## [What the task requires]
Pick out every line in the material below that contains the string "shortInstrumentName" and copy each one in full.

## [Stored data entries]
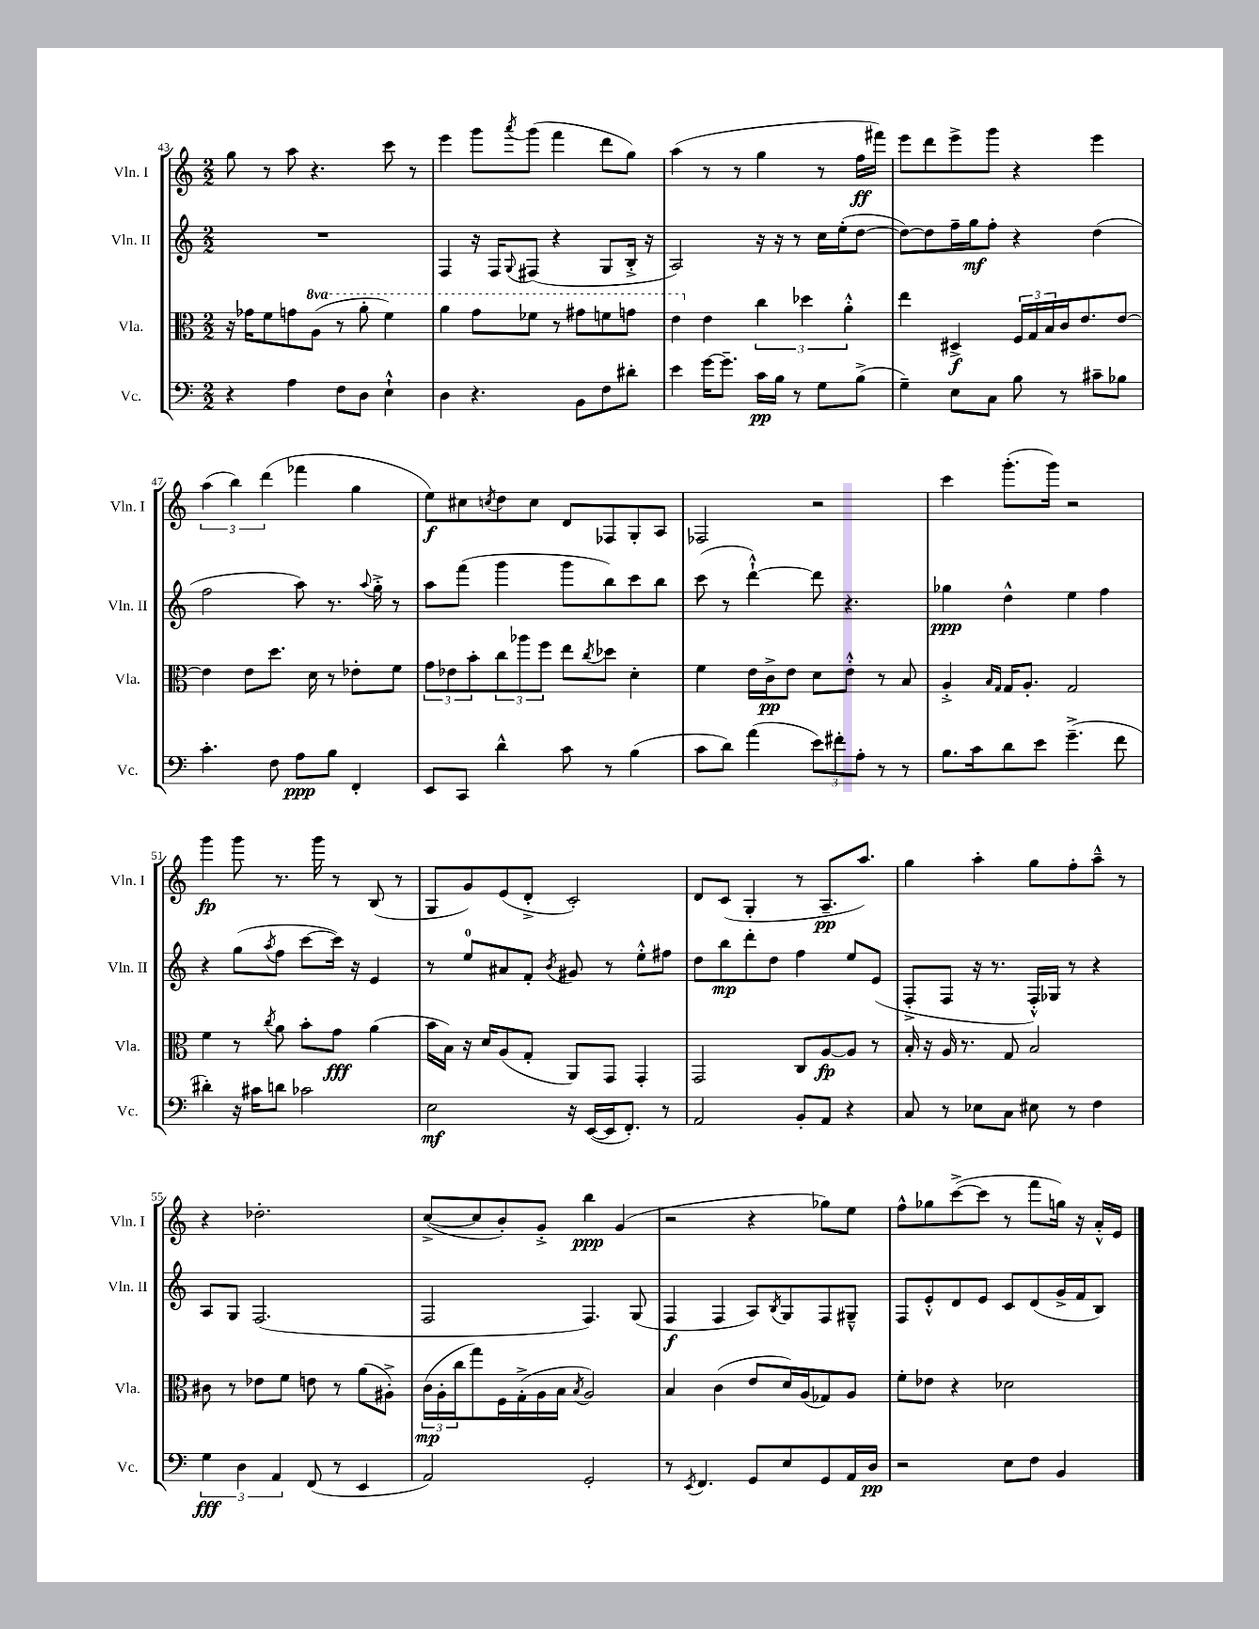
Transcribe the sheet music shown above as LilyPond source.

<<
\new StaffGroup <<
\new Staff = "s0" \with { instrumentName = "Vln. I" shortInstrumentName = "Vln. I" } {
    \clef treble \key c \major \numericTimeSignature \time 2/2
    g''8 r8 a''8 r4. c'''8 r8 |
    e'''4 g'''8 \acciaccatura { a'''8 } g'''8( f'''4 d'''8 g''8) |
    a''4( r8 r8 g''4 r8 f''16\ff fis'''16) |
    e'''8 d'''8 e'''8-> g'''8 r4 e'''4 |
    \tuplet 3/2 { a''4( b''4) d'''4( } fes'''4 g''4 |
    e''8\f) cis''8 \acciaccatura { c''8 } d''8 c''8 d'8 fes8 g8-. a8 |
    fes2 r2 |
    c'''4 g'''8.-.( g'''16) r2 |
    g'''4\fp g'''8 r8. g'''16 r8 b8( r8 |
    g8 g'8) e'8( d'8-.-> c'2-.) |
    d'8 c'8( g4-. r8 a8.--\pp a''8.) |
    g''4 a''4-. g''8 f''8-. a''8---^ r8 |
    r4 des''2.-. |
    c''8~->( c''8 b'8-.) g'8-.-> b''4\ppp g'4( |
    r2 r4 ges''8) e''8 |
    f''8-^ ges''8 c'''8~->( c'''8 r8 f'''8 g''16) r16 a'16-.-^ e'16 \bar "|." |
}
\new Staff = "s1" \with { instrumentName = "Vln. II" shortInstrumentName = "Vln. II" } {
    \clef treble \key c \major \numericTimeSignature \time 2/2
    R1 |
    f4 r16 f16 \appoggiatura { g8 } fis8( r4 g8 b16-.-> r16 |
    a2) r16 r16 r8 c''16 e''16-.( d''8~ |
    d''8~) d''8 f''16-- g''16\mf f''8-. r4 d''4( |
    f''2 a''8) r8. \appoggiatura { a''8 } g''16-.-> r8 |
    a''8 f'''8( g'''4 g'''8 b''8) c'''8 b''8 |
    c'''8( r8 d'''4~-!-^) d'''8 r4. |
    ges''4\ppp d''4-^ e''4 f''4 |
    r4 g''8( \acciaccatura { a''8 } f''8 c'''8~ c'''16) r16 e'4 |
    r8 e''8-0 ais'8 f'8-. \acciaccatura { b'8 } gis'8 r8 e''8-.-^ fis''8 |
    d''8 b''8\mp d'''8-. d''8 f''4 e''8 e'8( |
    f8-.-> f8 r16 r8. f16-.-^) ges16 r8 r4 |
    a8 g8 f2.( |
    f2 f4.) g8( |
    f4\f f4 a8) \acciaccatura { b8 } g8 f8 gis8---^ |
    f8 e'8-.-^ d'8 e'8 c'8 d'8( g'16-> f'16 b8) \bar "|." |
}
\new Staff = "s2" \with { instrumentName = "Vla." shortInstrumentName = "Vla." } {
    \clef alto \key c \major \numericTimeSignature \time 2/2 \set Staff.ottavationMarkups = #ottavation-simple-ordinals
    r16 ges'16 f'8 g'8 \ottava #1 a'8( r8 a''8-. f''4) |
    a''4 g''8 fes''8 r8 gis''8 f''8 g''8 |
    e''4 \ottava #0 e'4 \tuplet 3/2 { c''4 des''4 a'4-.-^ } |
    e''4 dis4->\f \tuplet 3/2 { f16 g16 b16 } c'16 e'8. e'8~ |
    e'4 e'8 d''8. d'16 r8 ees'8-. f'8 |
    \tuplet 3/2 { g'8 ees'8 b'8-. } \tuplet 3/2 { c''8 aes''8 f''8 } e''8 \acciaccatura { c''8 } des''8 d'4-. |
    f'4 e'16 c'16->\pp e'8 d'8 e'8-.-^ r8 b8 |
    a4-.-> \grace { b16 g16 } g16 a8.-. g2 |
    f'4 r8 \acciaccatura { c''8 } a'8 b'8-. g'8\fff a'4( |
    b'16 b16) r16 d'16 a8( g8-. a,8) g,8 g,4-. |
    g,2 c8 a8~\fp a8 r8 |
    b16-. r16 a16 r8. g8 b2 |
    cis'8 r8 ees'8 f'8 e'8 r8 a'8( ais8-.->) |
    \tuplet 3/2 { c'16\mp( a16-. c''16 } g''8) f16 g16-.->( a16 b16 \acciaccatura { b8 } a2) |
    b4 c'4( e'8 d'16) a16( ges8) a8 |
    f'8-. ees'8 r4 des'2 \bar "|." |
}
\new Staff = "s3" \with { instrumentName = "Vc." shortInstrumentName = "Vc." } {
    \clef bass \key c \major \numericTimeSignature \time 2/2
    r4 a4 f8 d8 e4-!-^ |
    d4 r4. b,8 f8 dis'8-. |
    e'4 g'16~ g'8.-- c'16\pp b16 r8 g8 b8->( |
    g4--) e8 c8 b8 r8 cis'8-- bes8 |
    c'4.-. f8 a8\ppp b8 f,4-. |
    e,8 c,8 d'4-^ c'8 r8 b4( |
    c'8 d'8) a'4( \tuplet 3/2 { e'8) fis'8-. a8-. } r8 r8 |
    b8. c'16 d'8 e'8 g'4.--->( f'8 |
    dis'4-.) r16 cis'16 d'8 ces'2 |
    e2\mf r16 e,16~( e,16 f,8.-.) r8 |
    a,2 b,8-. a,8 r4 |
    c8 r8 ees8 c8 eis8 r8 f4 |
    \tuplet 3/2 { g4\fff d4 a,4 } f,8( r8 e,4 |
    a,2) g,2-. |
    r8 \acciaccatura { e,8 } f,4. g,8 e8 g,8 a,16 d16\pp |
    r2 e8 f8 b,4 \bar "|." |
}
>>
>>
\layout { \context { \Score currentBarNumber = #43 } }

## [The result]
\new Staff = "s0" \with { instrumentName = "Vln. I" shortInstrumentName = "Vln. I" } {
\new Staff = "s1" \with { instrumentName = "Vln. II" shortInstrumentName = "Vln. II" } {
\new Staff = "s2" \with { instrumentName = "Vla." shortInstrumentName = "Vla." } {
\new Staff = "s3" \with { instrumentName = "Vc." shortInstrumentName = "Vc." } {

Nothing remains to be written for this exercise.